*** Data to examine ***

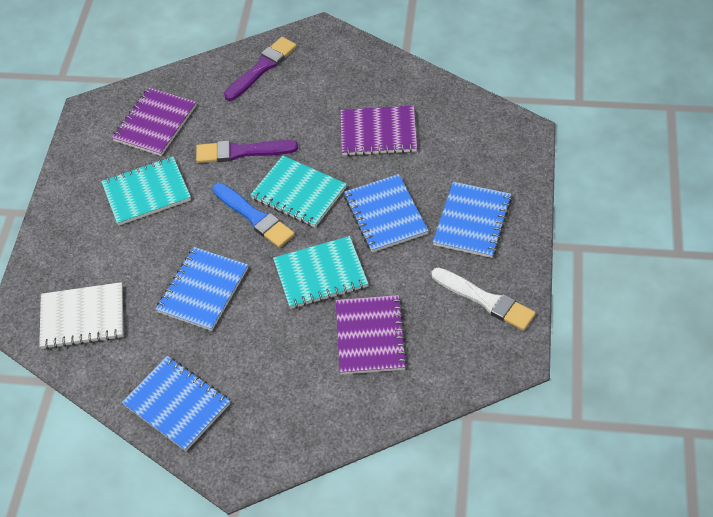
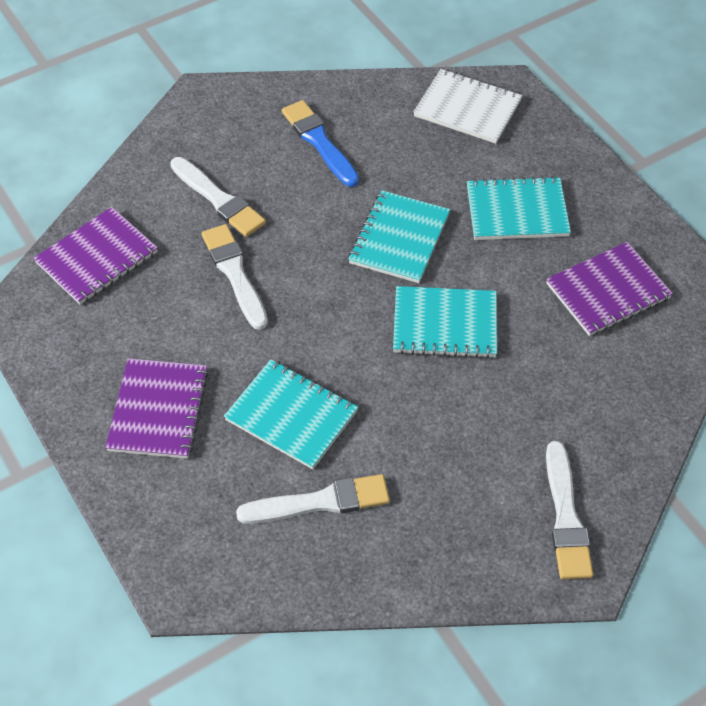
blue notebook: 4 -> 0
purple brush: 2 -> 0
turquoise notebook: 3 -> 4
white brush: 1 -> 4

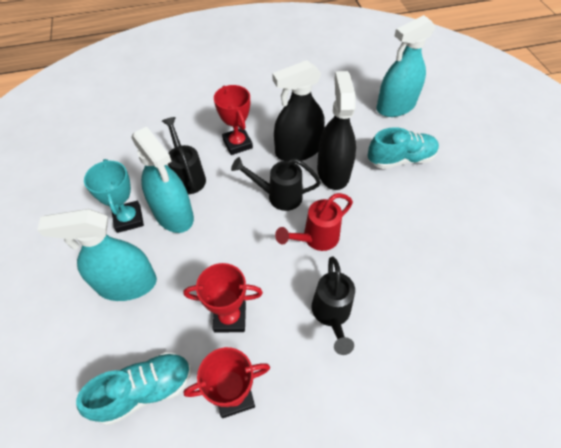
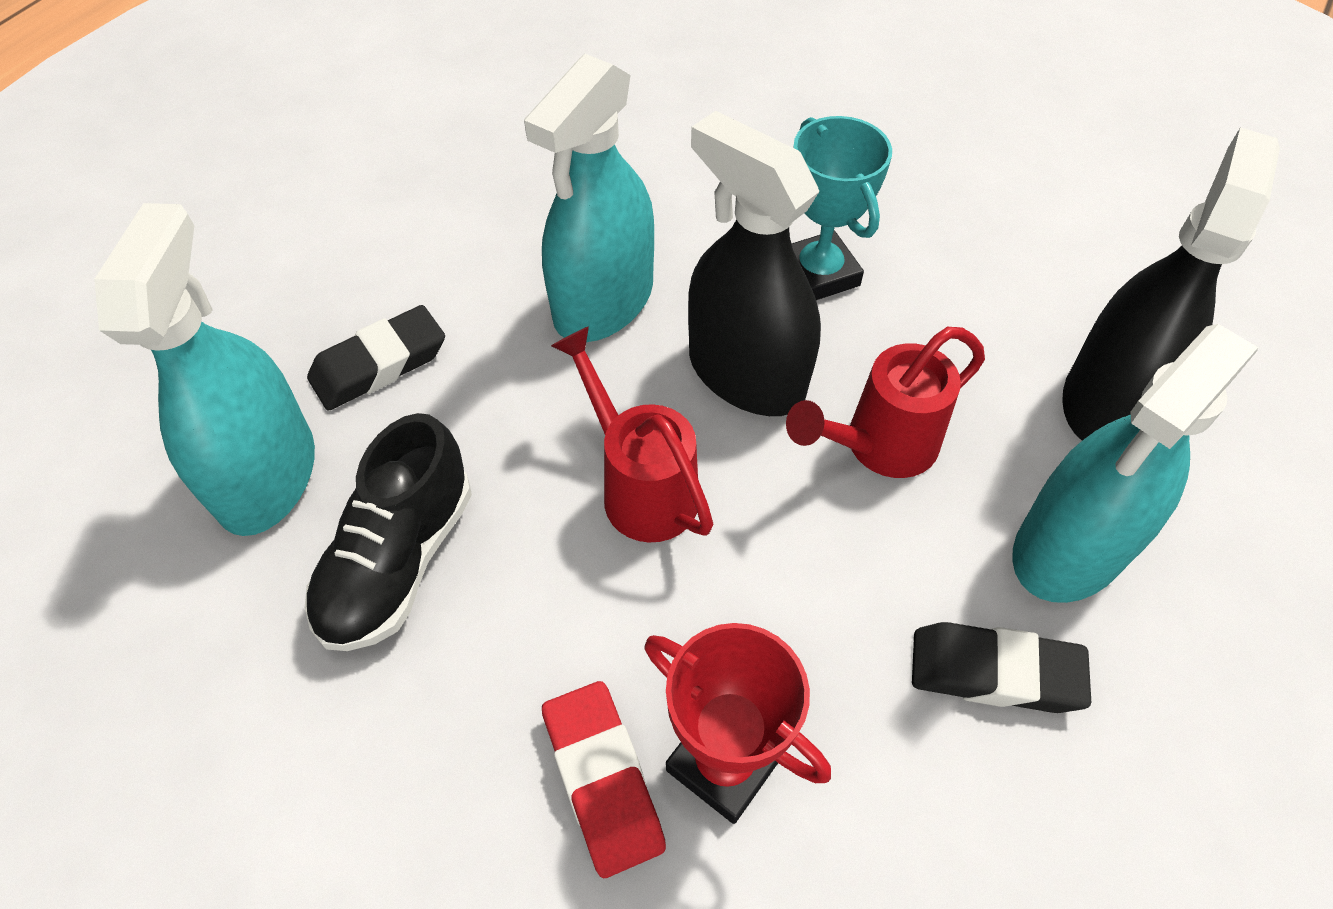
black eraser: 0 -> 2
black shoe: 0 -> 1
black watering can: 3 -> 0
red eraser: 0 -> 1
red trophy: 3 -> 1
red watering can: 1 -> 2
turquoise shoe: 2 -> 0

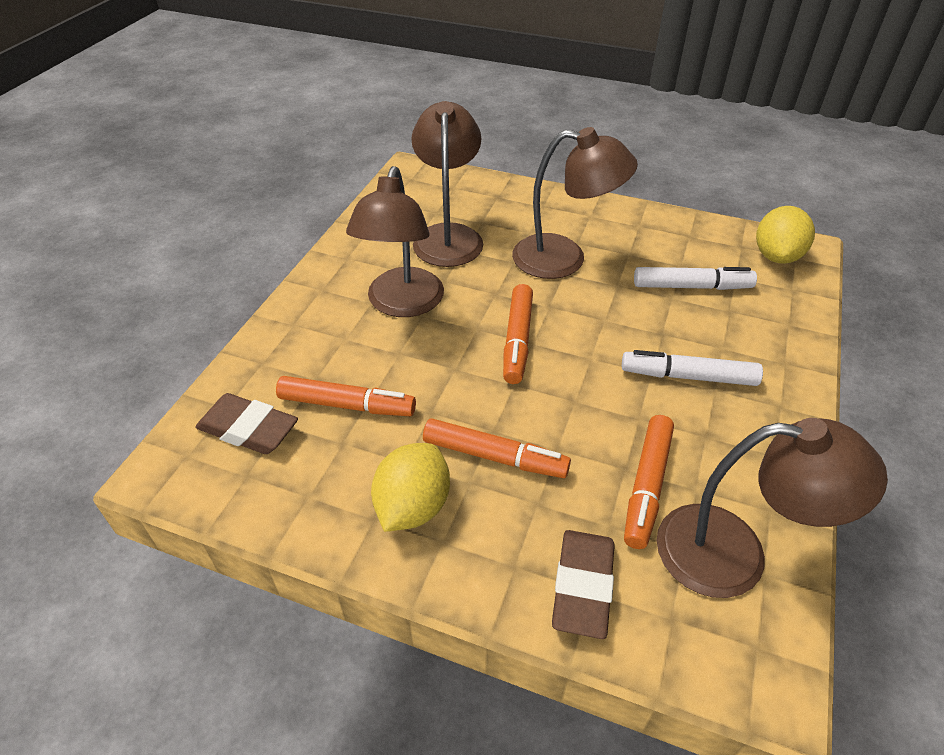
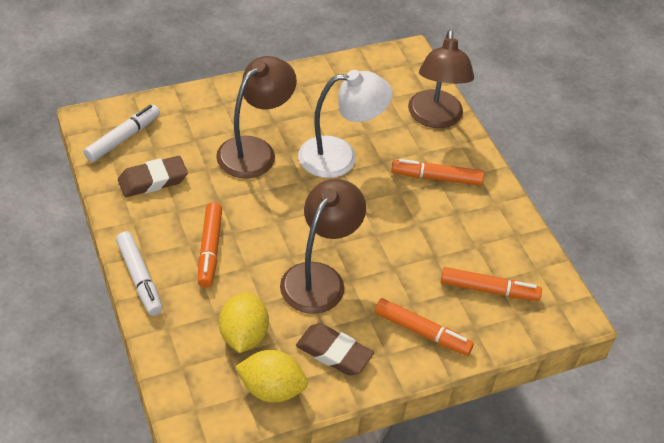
brown lamp: 4 -> 3
white lamp: 0 -> 1

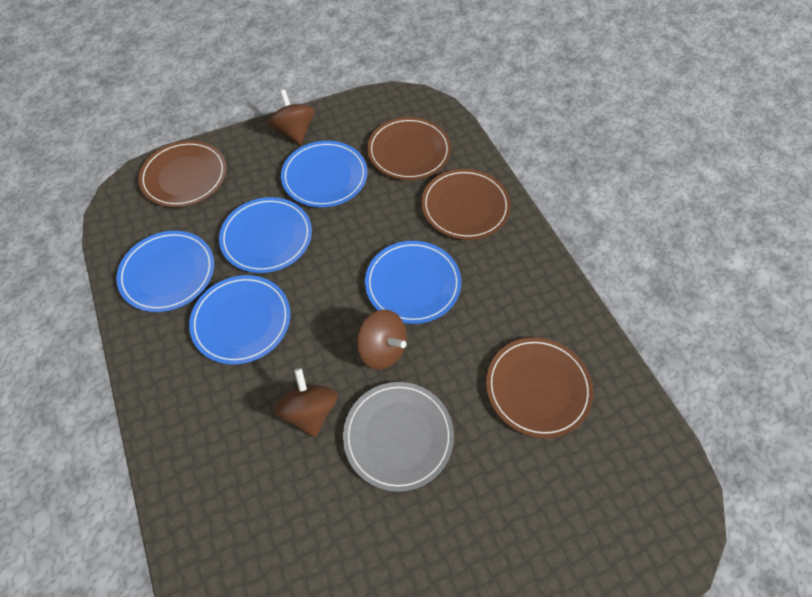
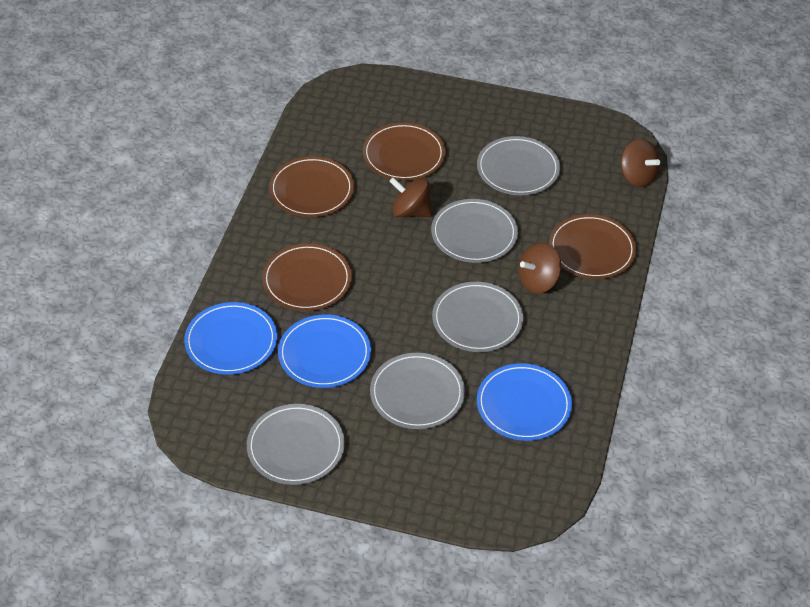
blue plate: 5 -> 3
grey plate: 1 -> 5

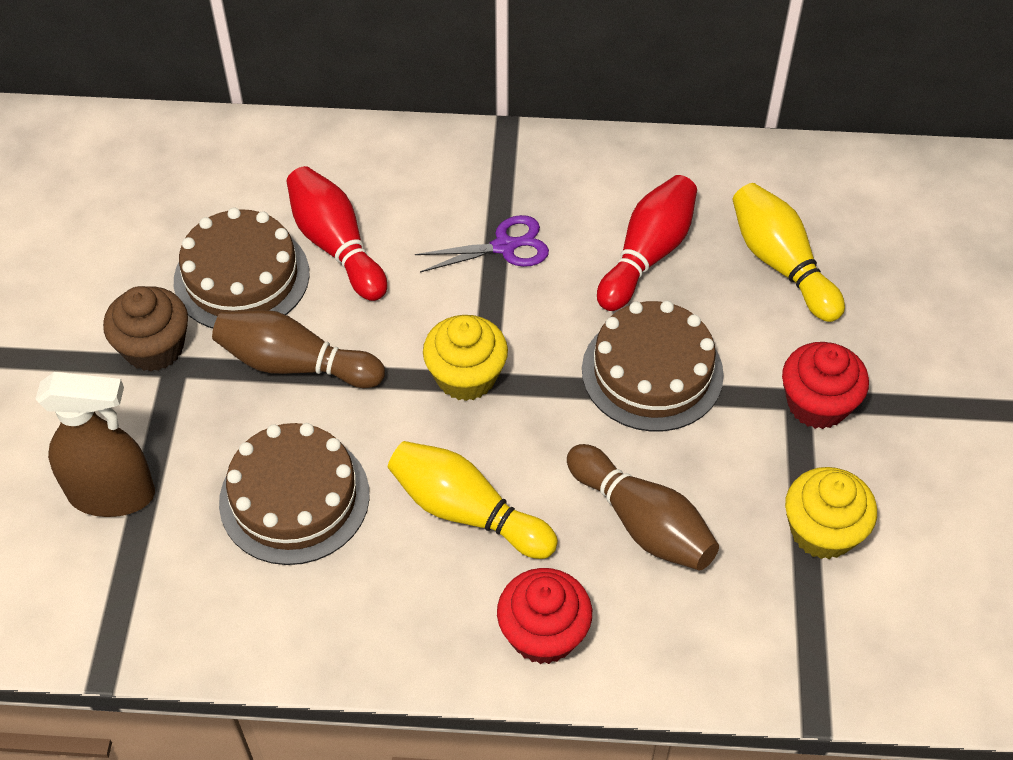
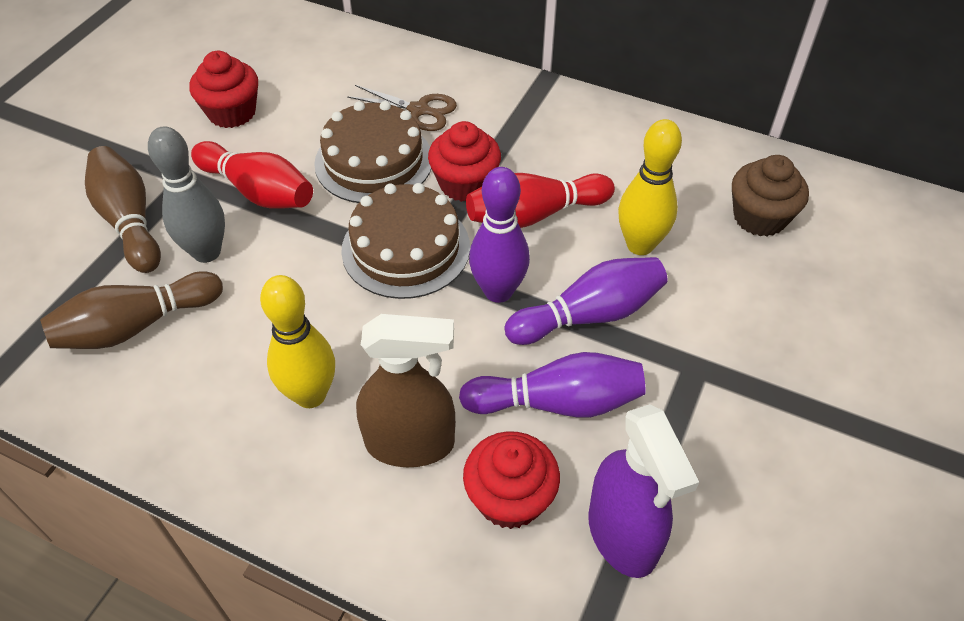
brown cake: 3 -> 2
brown scissors: 0 -> 1
grey bowling pin: 0 -> 1
purple bowling pin: 0 -> 3
purple scissors: 1 -> 0
purple spray bottle: 0 -> 1
red cupcake: 2 -> 3
yellow cupcake: 2 -> 0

*** End of Data to examine ***

Directions for this task: Each line carrying the string "brown" should be copied out from the entries.

Solution:
brown lamp: 4 -> 3
brown cake: 3 -> 2
brown scissors: 0 -> 1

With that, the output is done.